Goal of the exercise
Among the records below, find each line containing the word "none" and copy it.

Version difference data:
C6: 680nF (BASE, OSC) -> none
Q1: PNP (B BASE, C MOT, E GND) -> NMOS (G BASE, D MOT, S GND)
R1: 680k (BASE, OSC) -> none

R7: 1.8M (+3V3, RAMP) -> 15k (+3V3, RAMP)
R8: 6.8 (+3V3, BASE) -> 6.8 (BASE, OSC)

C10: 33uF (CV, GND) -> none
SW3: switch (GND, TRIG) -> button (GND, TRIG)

Worked solution
C6: 680nF (BASE, OSC) -> none
R1: 680k (BASE, OSC) -> none
C10: 33uF (CV, GND) -> none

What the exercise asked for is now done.